▶ [YOUR OBJECTIVE] Every line from the one containing "U1: LM2596 -> LM2576" to the end of the records below should be returned exactly; pictures are to be dropped.

▶ [INPUT]
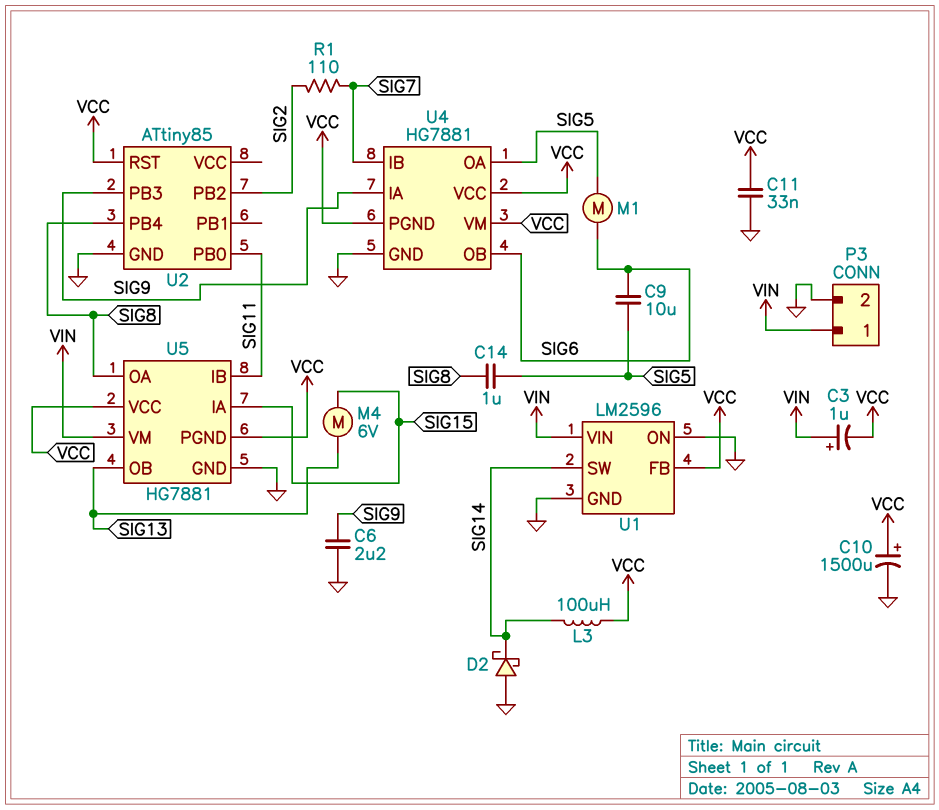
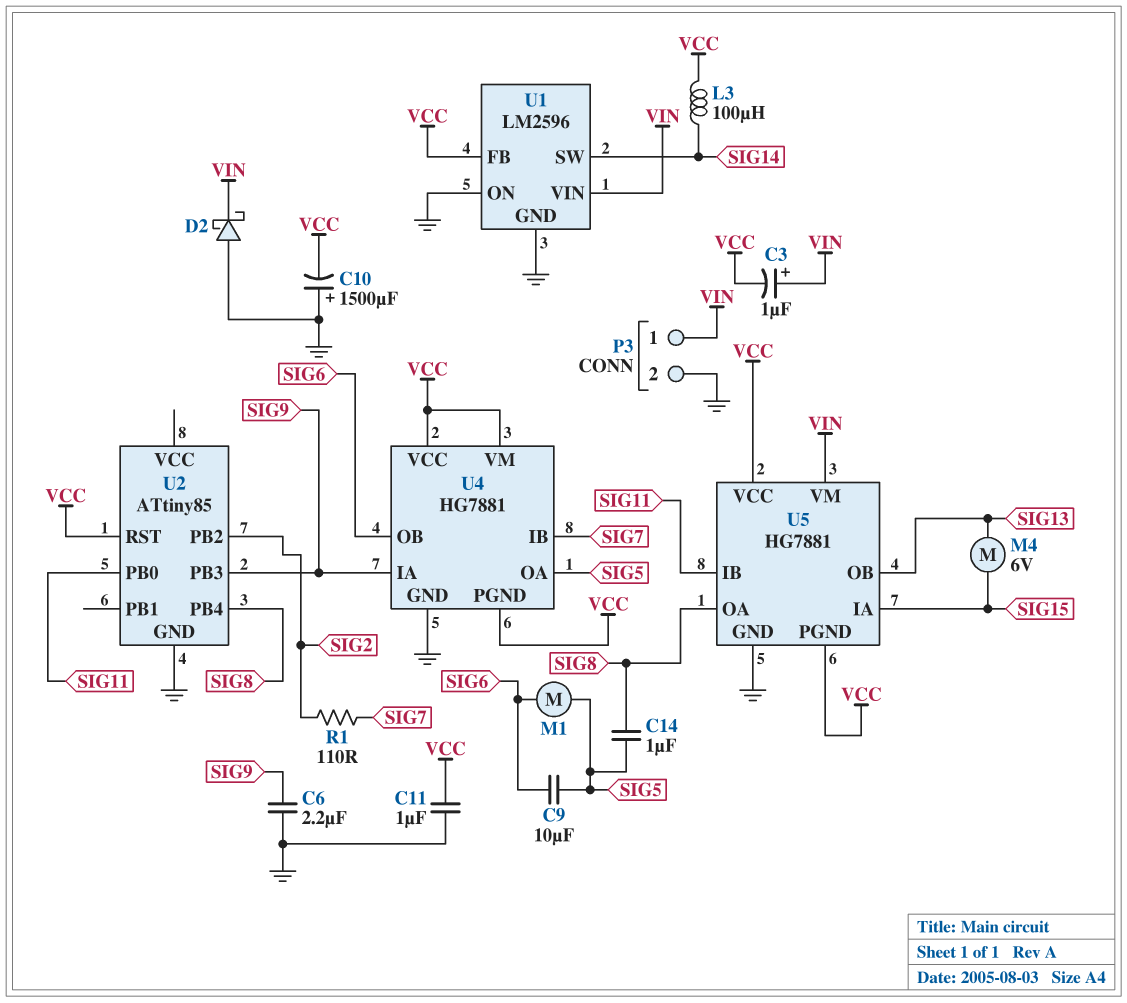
C10: 1500uF (plus VCC, minus GND) -> 1500uF (plus GND, minus VCC)
C11: 33nF (GND, VCC) -> 1uF (GND, VCC)
D2: schottky (A GND, K SIG14) -> schottky (A GND, K VIN)

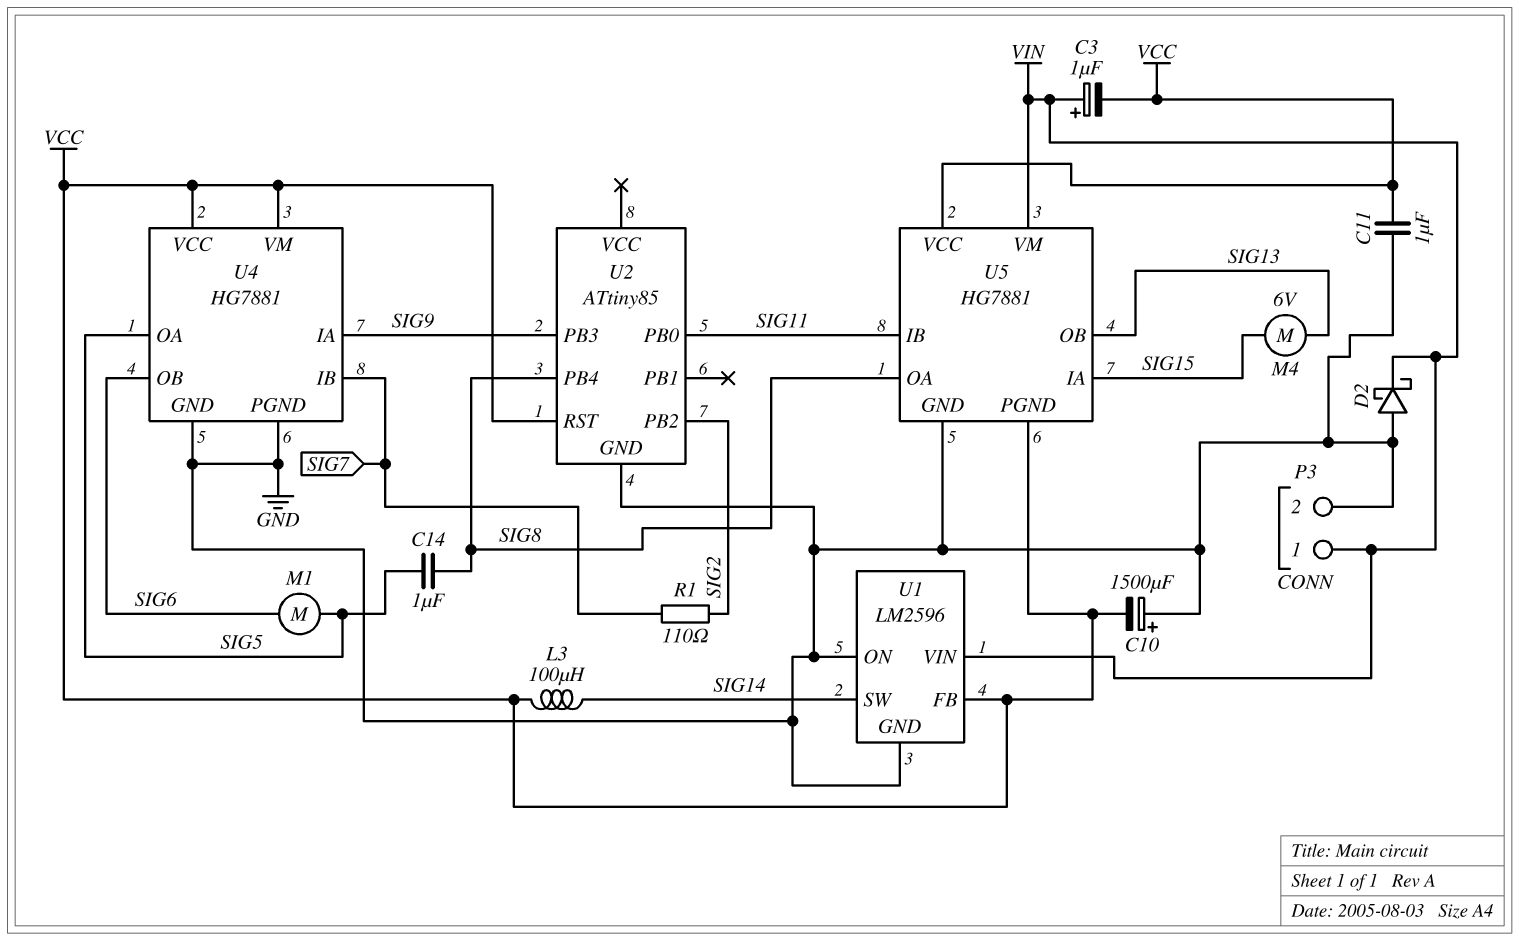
C6: 2.2uF (GND, SIG9) -> none
C9: 10uF (SIG5, SIG6) -> none
U4 pin PGND: VCC -> GND

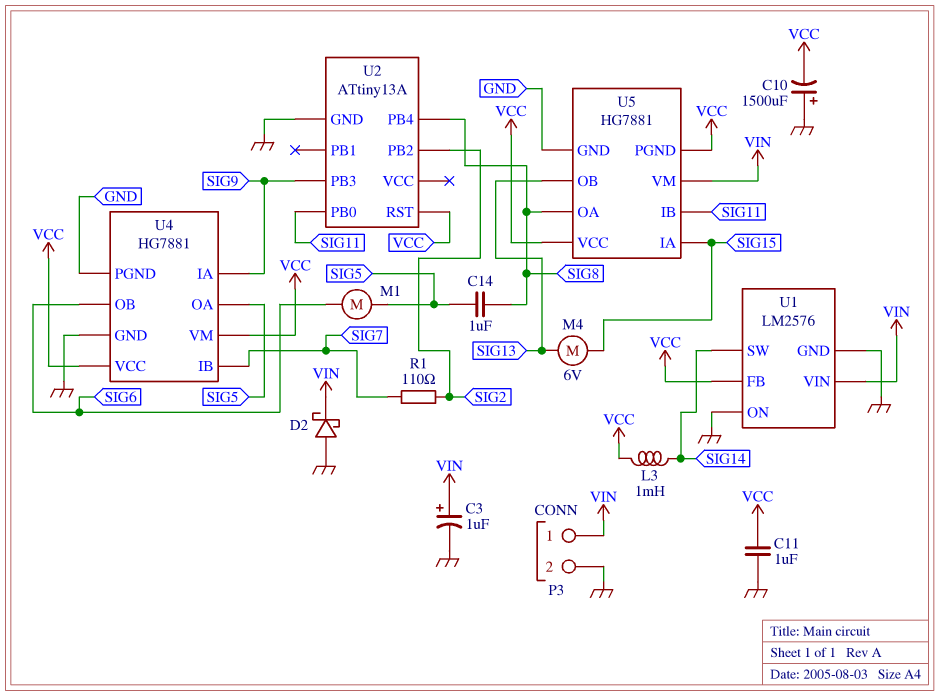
C3: 1uF (plus VIN, minus VCC) -> 1uF (plus VIN, minus GND)
L3: 100uH (SIG14, VCC) -> 1mH (SIG14, VCC)
U1: LM2596 -> LM2576
U2: ATtiny85 -> ATtiny13A

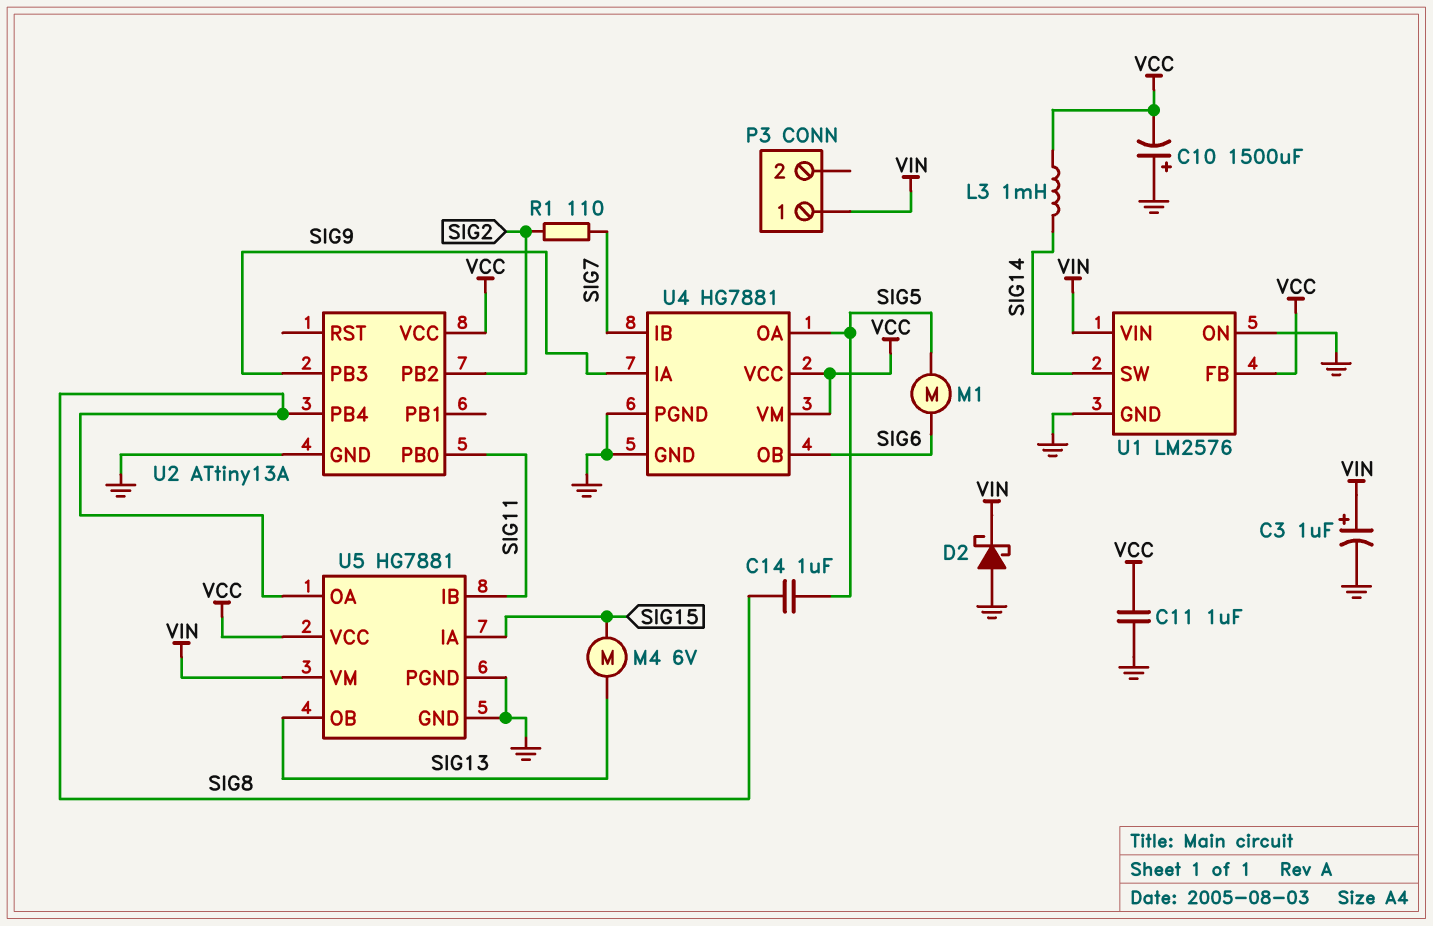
P3 pin 2: GND -> none
U2 pin RST: VCC -> none
U2 pin VCC: none -> VCC
U5 pin PGND: VCC -> GND

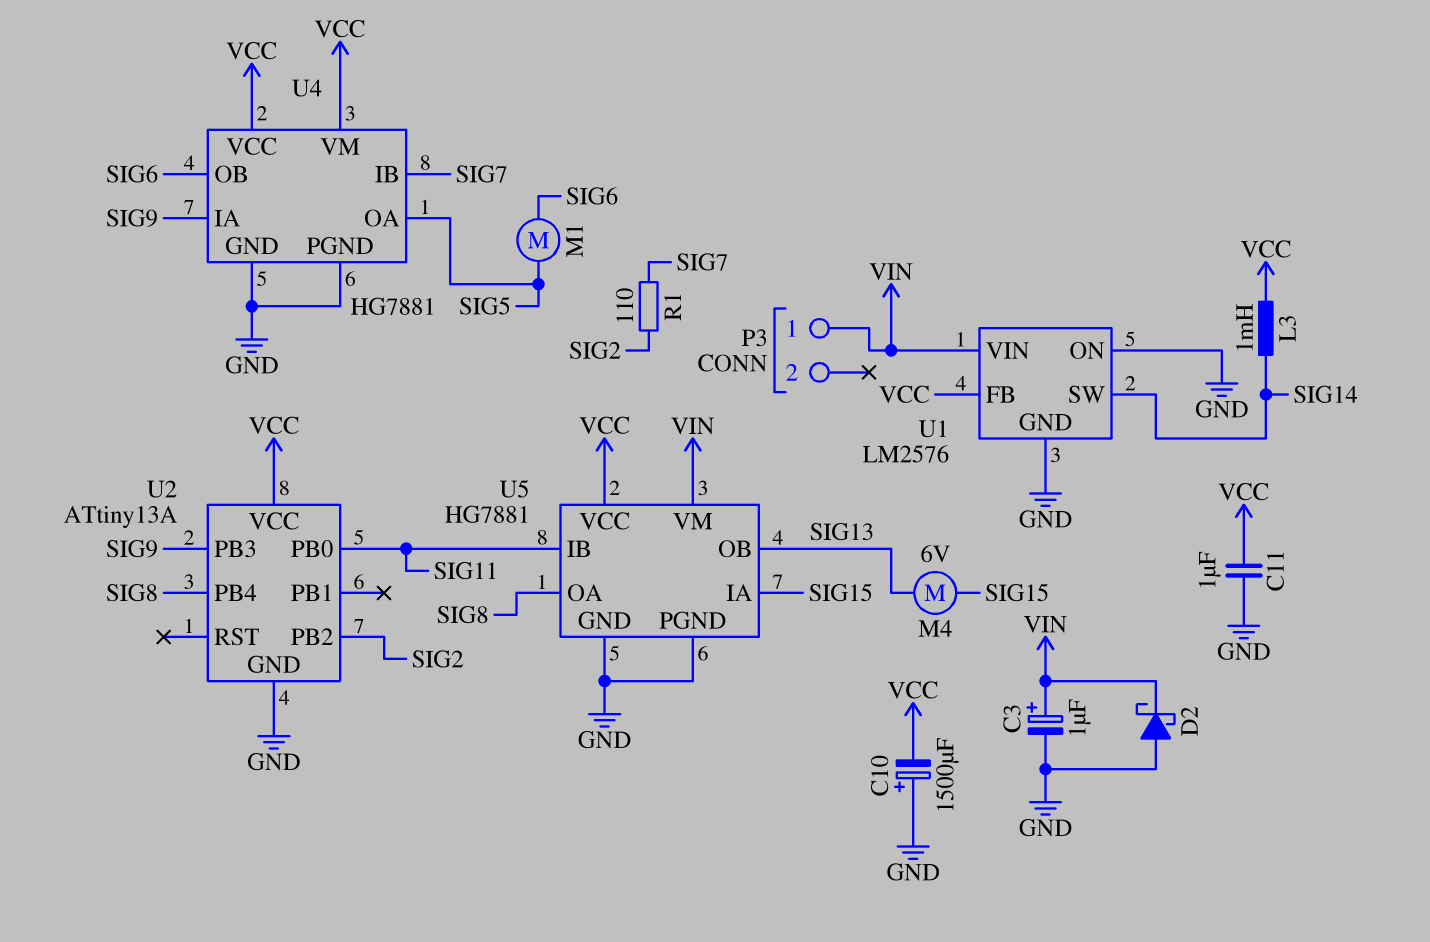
C14: 1uF (SIG5, SIG8) -> none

▶ [SOLUTION TO THIS PROBLEM]
U1: LM2596 -> LM2576
U2: ATtiny85 -> ATtiny13A

P3 pin 2: GND -> none
U2 pin RST: VCC -> none
U2 pin VCC: none -> VCC
U5 pin PGND: VCC -> GND

C14: 1uF (SIG5, SIG8) -> none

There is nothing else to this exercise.